• What you will do: Return the data unchanged, from its first line through the line that contains "orange trapezoid at", and nothing more.

___ Exercise materials

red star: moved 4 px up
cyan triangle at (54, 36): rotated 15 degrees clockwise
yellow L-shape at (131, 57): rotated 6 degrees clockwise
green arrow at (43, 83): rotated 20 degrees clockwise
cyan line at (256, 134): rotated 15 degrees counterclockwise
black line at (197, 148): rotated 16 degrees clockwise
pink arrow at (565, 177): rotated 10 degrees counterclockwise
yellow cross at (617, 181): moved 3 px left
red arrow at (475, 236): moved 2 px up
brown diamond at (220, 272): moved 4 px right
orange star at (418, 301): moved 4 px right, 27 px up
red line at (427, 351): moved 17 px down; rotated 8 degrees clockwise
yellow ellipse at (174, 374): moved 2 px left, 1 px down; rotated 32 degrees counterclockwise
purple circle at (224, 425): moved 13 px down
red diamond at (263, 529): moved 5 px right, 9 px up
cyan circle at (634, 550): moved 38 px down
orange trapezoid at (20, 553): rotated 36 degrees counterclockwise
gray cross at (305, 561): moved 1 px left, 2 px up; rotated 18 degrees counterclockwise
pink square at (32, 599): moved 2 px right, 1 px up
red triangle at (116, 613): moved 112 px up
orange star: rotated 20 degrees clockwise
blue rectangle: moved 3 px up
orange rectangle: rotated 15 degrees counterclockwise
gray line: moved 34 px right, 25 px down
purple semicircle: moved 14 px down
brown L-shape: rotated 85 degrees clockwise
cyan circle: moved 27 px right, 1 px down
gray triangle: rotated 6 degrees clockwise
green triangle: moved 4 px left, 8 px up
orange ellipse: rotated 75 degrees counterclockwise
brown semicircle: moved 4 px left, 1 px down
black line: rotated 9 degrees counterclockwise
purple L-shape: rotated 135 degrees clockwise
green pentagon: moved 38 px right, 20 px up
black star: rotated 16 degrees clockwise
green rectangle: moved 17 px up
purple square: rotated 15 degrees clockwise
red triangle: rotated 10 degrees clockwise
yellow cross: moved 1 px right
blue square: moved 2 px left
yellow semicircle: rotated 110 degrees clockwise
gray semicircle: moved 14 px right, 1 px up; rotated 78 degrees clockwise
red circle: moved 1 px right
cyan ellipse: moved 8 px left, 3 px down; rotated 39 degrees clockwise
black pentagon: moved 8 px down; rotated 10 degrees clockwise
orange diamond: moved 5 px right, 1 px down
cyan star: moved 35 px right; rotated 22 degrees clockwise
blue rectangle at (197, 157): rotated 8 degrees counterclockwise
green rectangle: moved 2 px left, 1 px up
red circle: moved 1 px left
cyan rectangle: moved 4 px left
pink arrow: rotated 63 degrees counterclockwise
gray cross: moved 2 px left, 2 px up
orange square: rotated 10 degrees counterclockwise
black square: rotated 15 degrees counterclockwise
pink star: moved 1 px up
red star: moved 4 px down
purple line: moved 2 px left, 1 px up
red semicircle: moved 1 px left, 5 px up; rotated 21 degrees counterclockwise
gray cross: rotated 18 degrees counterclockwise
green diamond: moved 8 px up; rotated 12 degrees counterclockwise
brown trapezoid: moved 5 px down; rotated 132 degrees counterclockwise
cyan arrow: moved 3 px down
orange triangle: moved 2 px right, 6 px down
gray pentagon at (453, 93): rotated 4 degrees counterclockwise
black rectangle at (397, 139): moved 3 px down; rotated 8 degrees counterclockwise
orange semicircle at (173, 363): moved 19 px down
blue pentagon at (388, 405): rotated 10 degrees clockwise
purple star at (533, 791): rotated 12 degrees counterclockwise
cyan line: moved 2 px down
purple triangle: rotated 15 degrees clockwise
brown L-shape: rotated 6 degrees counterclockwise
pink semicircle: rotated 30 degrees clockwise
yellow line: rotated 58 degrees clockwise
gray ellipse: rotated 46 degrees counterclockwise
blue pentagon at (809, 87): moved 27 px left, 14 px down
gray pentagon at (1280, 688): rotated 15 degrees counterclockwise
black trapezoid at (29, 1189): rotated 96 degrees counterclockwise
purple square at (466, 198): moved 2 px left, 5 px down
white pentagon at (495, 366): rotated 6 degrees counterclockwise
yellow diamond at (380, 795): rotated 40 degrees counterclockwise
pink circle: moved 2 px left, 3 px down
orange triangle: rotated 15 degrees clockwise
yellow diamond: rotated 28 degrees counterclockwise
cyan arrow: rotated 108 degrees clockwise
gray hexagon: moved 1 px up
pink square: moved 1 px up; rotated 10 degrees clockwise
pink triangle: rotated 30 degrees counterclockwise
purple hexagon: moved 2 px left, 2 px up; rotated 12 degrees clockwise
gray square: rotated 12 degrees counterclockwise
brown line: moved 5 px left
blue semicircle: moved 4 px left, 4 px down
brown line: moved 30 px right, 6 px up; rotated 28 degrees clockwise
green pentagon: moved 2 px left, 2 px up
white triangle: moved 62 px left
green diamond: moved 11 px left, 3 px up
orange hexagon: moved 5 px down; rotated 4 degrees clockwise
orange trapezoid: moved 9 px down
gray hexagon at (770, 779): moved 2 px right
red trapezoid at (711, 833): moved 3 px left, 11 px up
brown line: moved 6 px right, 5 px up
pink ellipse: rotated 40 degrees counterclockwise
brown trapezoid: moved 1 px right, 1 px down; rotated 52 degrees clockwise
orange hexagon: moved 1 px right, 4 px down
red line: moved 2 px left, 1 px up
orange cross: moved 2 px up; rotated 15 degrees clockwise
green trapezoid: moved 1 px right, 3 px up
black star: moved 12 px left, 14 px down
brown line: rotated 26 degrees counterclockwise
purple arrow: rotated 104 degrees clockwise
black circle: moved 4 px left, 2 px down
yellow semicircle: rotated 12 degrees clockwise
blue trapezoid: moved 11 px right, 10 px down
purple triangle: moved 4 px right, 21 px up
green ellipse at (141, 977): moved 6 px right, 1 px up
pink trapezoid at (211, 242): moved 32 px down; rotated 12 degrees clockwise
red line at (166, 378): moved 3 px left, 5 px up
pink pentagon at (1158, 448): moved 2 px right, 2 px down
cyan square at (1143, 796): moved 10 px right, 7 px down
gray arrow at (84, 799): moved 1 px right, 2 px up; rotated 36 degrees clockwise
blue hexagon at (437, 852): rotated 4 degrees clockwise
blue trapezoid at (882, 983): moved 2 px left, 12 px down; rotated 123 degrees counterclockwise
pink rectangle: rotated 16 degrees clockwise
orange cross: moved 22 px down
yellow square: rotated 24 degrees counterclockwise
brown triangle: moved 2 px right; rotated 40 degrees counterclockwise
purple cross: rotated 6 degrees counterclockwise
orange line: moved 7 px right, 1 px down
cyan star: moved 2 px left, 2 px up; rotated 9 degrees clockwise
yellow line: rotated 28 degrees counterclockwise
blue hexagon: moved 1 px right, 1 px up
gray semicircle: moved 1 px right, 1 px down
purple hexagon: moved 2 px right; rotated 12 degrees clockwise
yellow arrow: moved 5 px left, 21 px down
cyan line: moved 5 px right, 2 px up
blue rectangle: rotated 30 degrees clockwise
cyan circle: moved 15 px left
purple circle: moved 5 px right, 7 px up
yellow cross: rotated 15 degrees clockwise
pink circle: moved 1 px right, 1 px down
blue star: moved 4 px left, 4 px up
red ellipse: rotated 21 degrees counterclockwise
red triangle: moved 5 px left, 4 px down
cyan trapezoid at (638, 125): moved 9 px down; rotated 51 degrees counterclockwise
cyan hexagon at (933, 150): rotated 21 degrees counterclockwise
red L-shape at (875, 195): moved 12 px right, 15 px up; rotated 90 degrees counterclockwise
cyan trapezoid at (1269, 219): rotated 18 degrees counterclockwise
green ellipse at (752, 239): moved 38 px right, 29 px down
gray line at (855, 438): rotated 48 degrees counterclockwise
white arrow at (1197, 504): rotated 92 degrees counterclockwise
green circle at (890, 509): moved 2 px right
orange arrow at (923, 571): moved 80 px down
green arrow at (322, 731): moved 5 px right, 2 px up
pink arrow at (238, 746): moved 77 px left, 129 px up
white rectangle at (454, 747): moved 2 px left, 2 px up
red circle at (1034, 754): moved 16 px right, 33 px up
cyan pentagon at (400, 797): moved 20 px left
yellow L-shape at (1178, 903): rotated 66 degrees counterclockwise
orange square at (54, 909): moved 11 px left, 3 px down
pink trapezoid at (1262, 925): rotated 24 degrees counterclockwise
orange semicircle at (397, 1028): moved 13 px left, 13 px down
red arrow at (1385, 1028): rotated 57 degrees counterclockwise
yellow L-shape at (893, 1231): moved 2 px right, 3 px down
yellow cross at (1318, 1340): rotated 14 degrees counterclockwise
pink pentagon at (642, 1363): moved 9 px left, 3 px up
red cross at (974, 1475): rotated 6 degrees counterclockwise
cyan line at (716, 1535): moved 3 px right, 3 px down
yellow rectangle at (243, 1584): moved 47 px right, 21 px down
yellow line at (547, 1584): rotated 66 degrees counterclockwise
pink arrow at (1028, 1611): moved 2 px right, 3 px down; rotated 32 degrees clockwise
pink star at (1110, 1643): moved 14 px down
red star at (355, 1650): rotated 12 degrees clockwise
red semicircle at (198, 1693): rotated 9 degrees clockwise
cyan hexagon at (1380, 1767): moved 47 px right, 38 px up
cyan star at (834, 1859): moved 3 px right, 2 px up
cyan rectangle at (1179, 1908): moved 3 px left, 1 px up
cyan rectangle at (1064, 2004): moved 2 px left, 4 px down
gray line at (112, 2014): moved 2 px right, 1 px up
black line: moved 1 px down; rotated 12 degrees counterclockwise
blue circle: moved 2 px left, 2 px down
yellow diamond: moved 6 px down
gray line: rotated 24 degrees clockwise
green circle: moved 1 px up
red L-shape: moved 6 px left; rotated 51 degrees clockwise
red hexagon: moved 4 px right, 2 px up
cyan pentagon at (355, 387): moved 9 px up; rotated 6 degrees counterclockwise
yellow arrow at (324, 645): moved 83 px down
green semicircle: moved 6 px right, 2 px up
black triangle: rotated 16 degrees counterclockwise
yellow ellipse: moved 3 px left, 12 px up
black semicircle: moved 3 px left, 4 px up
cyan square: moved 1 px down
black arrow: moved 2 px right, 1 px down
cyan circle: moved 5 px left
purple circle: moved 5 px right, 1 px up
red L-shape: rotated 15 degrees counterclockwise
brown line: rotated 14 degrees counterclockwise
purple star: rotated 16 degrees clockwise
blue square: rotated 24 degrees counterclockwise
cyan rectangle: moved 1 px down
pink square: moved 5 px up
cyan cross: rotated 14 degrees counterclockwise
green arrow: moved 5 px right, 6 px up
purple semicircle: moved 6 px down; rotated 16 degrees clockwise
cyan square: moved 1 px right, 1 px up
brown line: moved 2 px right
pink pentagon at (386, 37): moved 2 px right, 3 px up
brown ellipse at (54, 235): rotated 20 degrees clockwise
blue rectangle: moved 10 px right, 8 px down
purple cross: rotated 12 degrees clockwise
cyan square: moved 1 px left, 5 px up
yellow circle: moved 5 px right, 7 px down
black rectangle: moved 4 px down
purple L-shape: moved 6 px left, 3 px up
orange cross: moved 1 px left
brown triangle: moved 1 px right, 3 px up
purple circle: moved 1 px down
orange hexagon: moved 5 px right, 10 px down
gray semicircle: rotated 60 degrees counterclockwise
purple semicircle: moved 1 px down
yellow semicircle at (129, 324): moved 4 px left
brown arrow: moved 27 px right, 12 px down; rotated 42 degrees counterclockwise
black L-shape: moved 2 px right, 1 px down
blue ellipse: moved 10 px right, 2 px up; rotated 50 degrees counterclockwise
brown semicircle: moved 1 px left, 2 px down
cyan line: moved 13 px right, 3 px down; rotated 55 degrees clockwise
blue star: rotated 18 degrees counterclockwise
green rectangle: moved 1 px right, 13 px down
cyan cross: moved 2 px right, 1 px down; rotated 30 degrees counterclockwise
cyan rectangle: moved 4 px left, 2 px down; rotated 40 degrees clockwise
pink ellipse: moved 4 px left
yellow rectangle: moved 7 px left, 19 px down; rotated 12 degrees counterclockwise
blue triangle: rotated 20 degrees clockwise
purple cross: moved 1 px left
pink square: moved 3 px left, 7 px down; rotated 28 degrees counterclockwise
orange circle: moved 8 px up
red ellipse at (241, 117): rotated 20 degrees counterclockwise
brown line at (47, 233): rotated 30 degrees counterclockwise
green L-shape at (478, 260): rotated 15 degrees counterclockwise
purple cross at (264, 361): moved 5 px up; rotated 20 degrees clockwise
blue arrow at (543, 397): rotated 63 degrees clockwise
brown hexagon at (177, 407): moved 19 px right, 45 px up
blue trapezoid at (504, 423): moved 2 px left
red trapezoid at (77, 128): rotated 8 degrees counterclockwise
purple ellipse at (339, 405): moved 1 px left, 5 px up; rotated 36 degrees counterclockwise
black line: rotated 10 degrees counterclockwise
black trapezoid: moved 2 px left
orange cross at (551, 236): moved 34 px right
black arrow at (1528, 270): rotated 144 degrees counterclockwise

______

• Solution:
red star: moved 4 px up
cyan triangle at (54, 36): rotated 15 degrees clockwise
yellow L-shape at (131, 57): rotated 6 degrees clockwise
green arrow at (43, 83): rotated 20 degrees clockwise
cyan line at (256, 134): rotated 15 degrees counterclockwise
black line at (197, 148): rotated 16 degrees clockwise
pink arrow at (565, 177): rotated 10 degrees counterclockwise
yellow cross at (617, 181): moved 3 px left
red arrow at (475, 236): moved 2 px up
brown diamond at (220, 272): moved 4 px right
orange star at (418, 301): moved 4 px right, 27 px up
red line at (427, 351): moved 17 px down; rotated 8 degrees clockwise
yellow ellipse at (174, 374): moved 2 px left, 1 px down; rotated 32 degrees counterclockwise
purple circle at (224, 425): moved 13 px down
red diamond at (263, 529): moved 5 px right, 9 px up
cyan circle at (634, 550): moved 38 px down
orange trapezoid at (20, 553): rotated 36 degrees counterclockwise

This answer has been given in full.